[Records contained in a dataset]
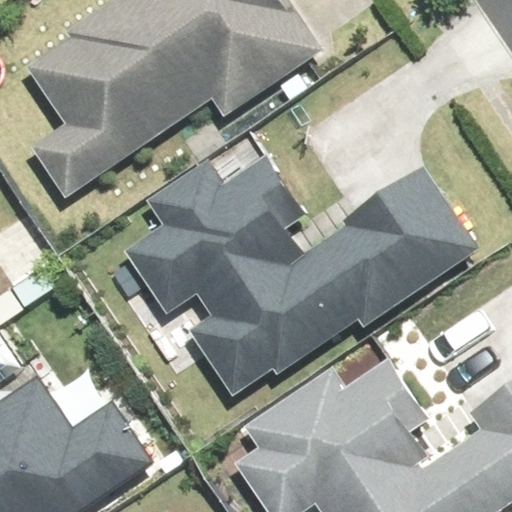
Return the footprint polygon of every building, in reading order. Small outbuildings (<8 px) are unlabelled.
[(119,0),(20,69),(59,130),(25,152),(57,203),(211,104),(221,119),(319,56),(281,0),(119,0)] [(477,253),(467,238),(422,173),(297,261),(276,231),(295,218),(257,164),(211,196),(192,169),(140,205),(160,233),(121,260),(160,317),(193,296),(210,320),(191,334),(236,399),(353,317),(363,332),(477,253)] [(511,295),(431,348),(469,405),(511,376),(511,295)] [(343,394),(331,377),(241,434),(255,454),(232,467),(260,511),(310,511),(315,509),(317,511),(495,511),(511,501),(511,385),(467,415),(479,435),(443,458),(385,366),(343,394)] [(0,511),(82,511),(156,464),(117,405),(74,434),(35,376),(0,397),(0,511)]
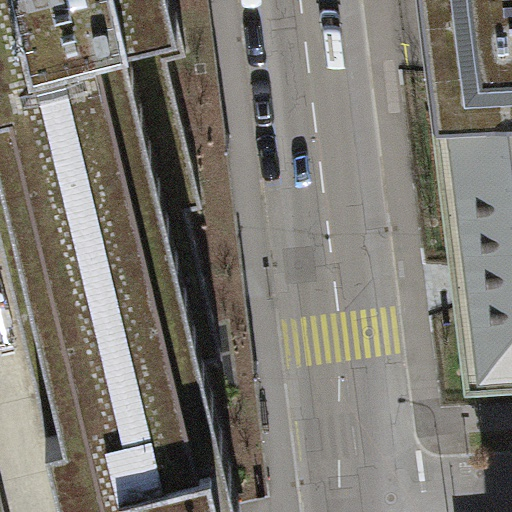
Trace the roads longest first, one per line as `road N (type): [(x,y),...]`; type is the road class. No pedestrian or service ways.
road 1 (primary): [(363,500),(299,0)]
road 2 (residential): [(511,489),(363,500)]
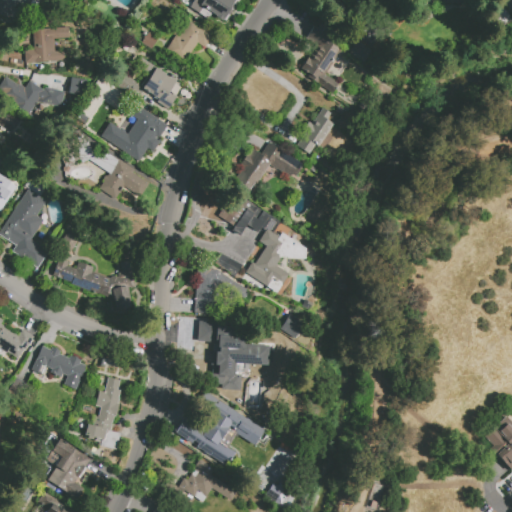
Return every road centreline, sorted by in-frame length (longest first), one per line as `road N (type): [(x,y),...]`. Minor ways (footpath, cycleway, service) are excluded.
road 1 (residential): [(273,0),(211,96),(189,150),(160,279),(151,407),(118,511)]
road 2 (residential): [(155,350),(61,316),(0,275)]
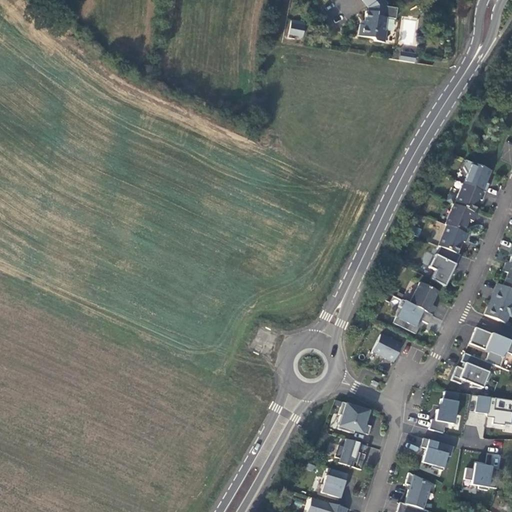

- Written request: Format the listing as a numbered list, beginning at the line that contains "Trace the roads" and continuing through the final line of the listing, with blank lines omitted. Keep the pictures out of the list.

- Task output:
1. Trace the roads longest first, one per line as `road N (type): [(x,y),...]`; type is the road class. No pedestrian or service ways.
2. road 1 (primary): [(363,500),(299,0)]
3. road 2 (residential): [(511,489),(363,500)]
4. Return every road centreline, sorted by in-frame length (longest first), one per line as `road N (type): [(x,y),...]`. Minor ways (footpath, cycleway, service) are excluded.
5. road 1 (residential): [(273,0),(211,96),(189,150),(160,279),(151,407),(118,511)]
6. road 2 (residential): [(155,350),(61,316),(0,275)]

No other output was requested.